• _About this task_
Write out exactly the lines below that run from the line containing "C3: 10uF (GND, RAMP) -> 2.2uF (GND, RAMP)" through the last line of the records.

• _Records for this exercise_

__________________________________________________

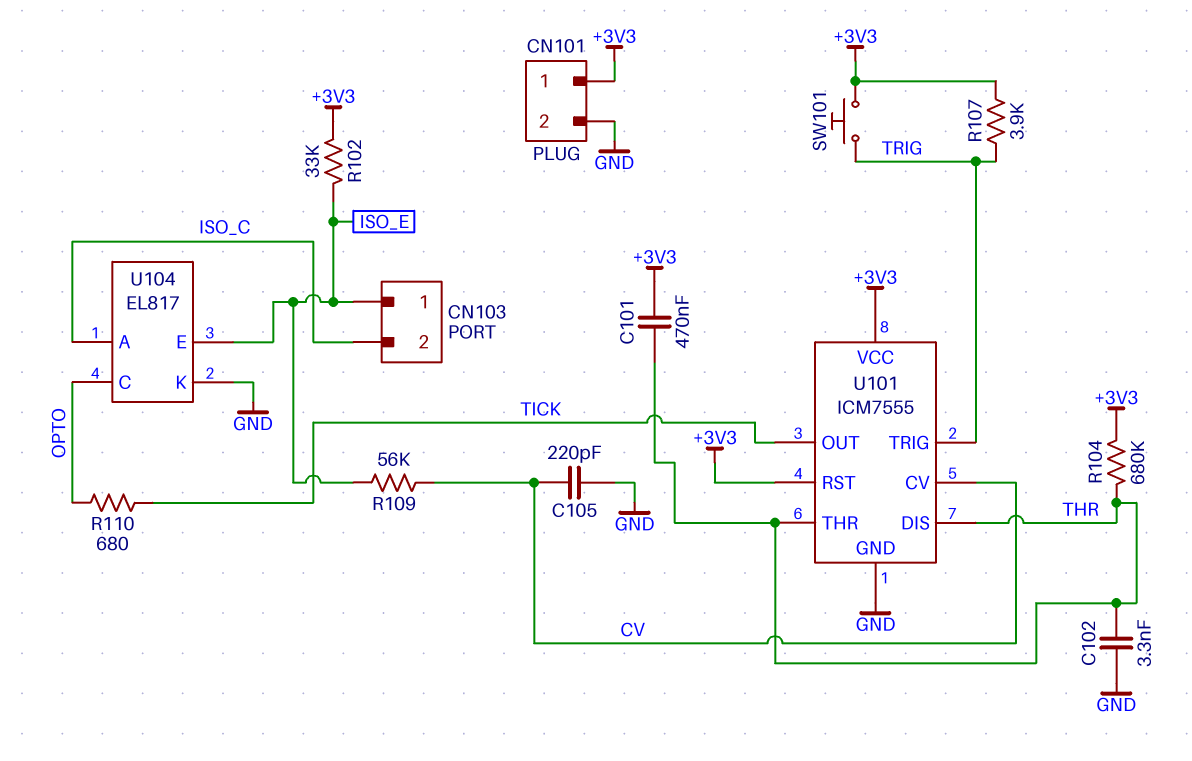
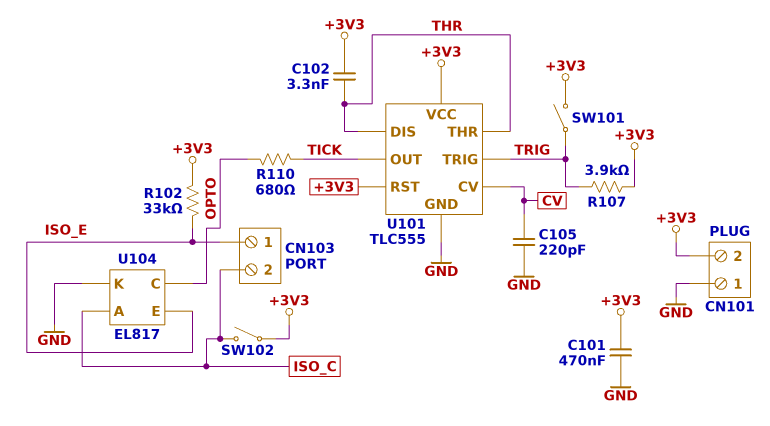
C101: 470nF (+3V3, THR) -> 470nF (+3V3, GND)
C102: 3.3nF (GND, THR) -> 3.3nF (+3V3, THR)
CN101 pin 1: +3V3 -> GND
CN101 pin 2: GND -> +3V3
R104: 680k (+3V3, THR) -> none
R109: 56k (CV, ISO_E) -> none
SW101: button (+3V3, TRIG) -> switch (+3V3, TRIG)
SW102: none -> switch (+3V3, ISO_C)
U101: ICM7555 -> TLC555

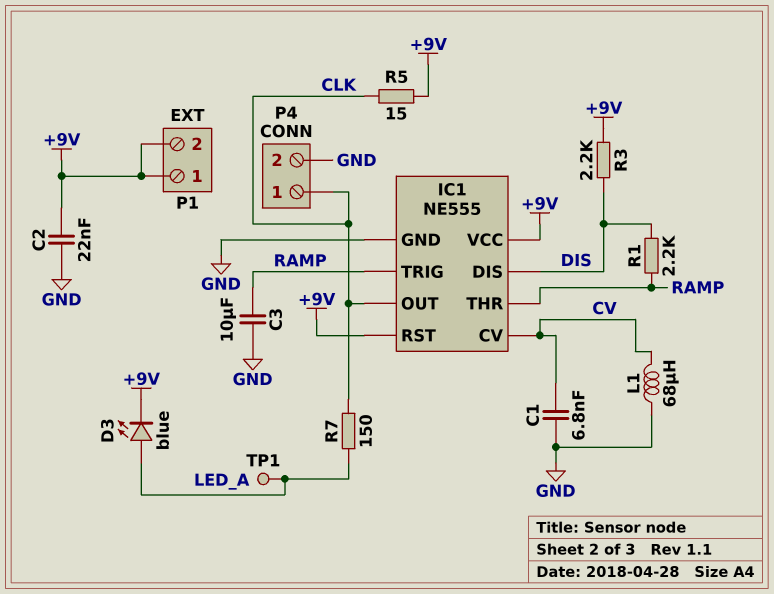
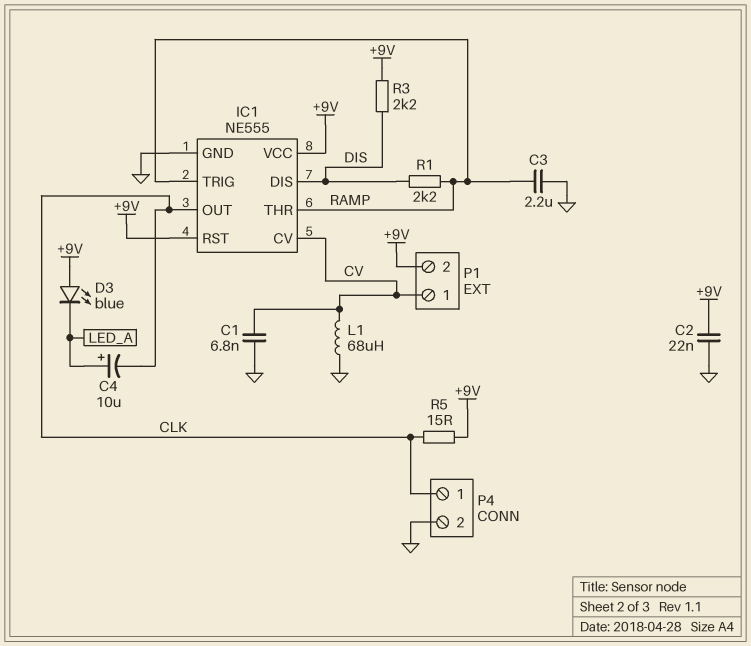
C3: 10uF (GND, RAMP) -> 2.2uF (GND, RAMP)
C4: none -> 10uF (plus LED_A, minus CLK)
D3: LED blue (A LED_A, K +9V) -> LED blue (A +9V, K LED_A)
P1 pin 1: +9V -> CV
R7: 150 (CLK, LED_A) -> none
TP1: test point (LED_A) -> none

__________________________________________________

• _Written answer_
C3: 10uF (GND, RAMP) -> 2.2uF (GND, RAMP)
C4: none -> 10uF (plus LED_A, minus CLK)
D3: LED blue (A LED_A, K +9V) -> LED blue (A +9V, K LED_A)
P1 pin 1: +9V -> CV
R7: 150 (CLK, LED_A) -> none
TP1: test point (LED_A) -> none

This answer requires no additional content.